- PROBLEM STATEMENT:
Among the records, which lines include "flashlight"? List them.
··· SOURCE MATERIAL ···
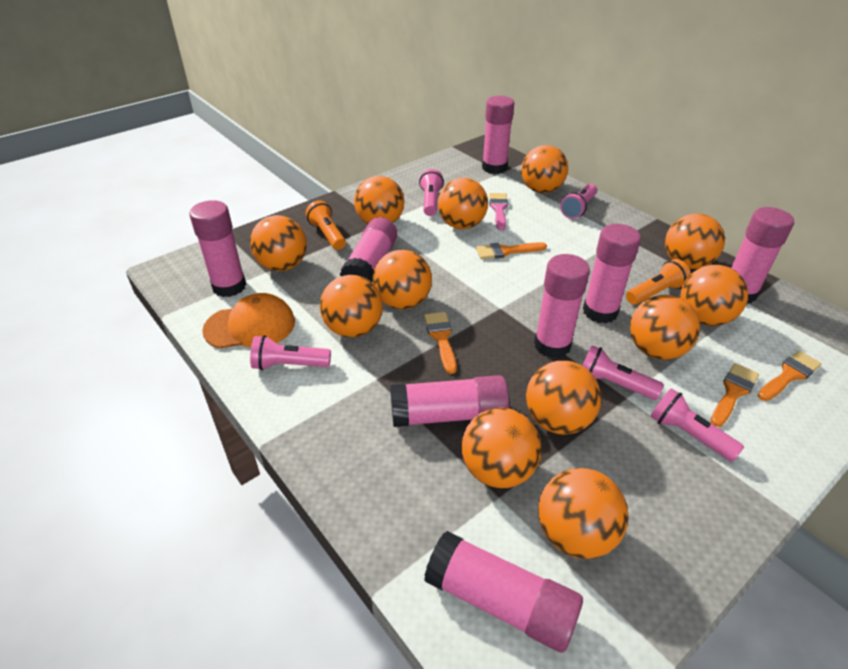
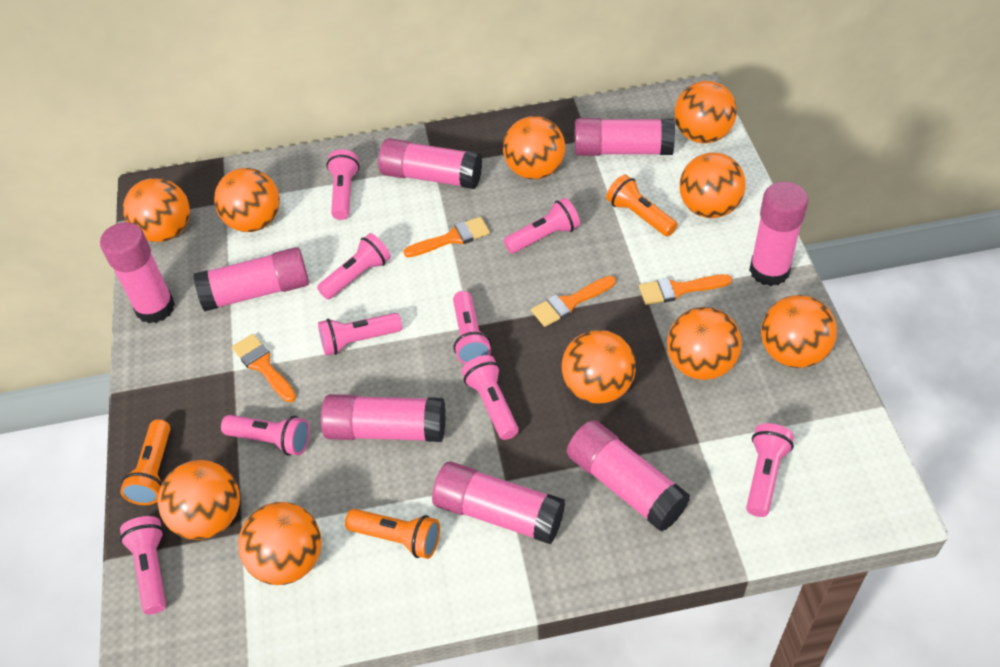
orange ball: 12 -> 10
orange cap: 1 -> 0
orange flashlight: 2 -> 3
pink brush: 1 -> 0
pink flashlight: 5 -> 9

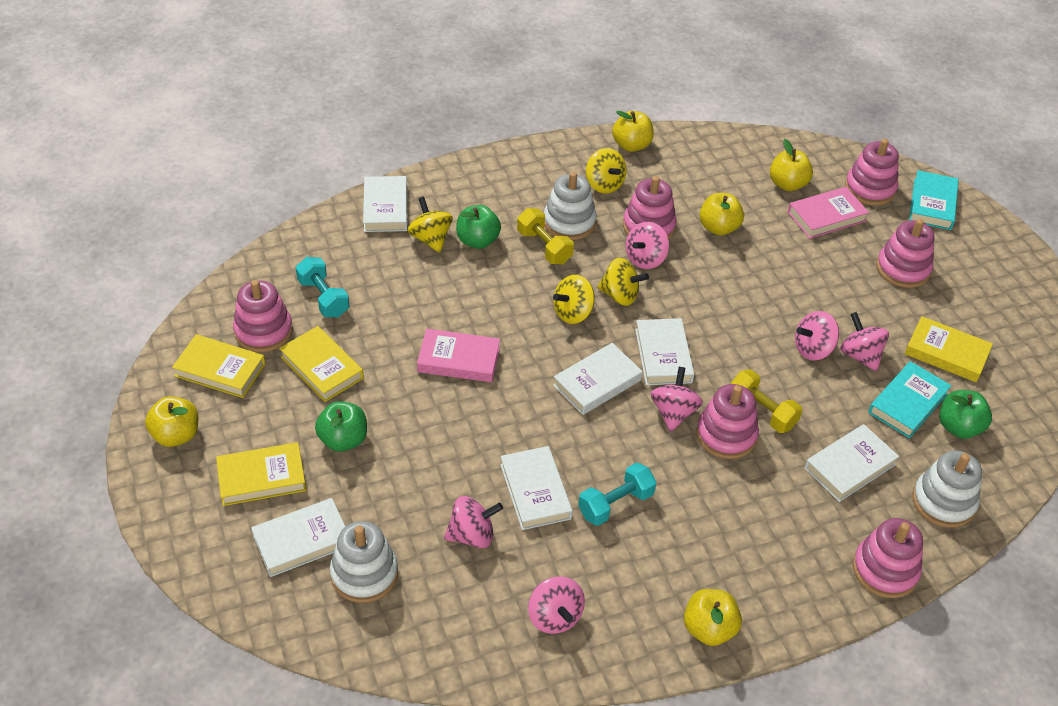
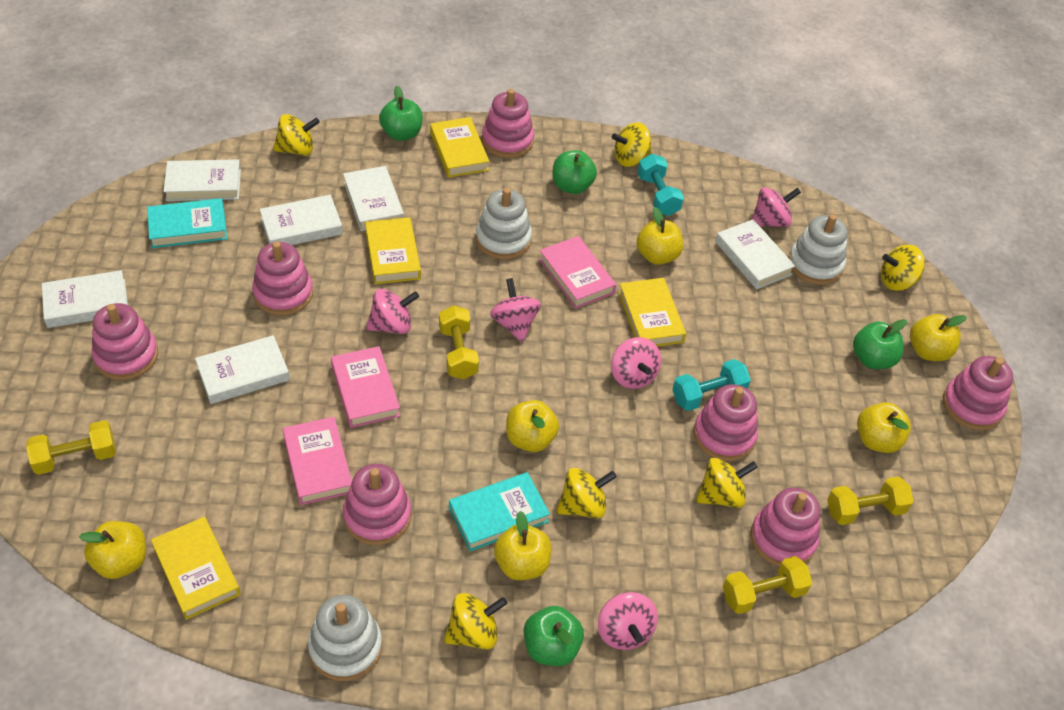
green apple: 3 -> 4
pink book: 2 -> 3
pink spinning top: 6 -> 5
pink stacking toy: 6 -> 7
yellow apple: 5 -> 6
yellow dumbbell: 2 -> 4
yellow spinning top: 4 -> 6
···
- OUTPUT:
orange flashlight: 2 -> 3
pink flashlight: 5 -> 9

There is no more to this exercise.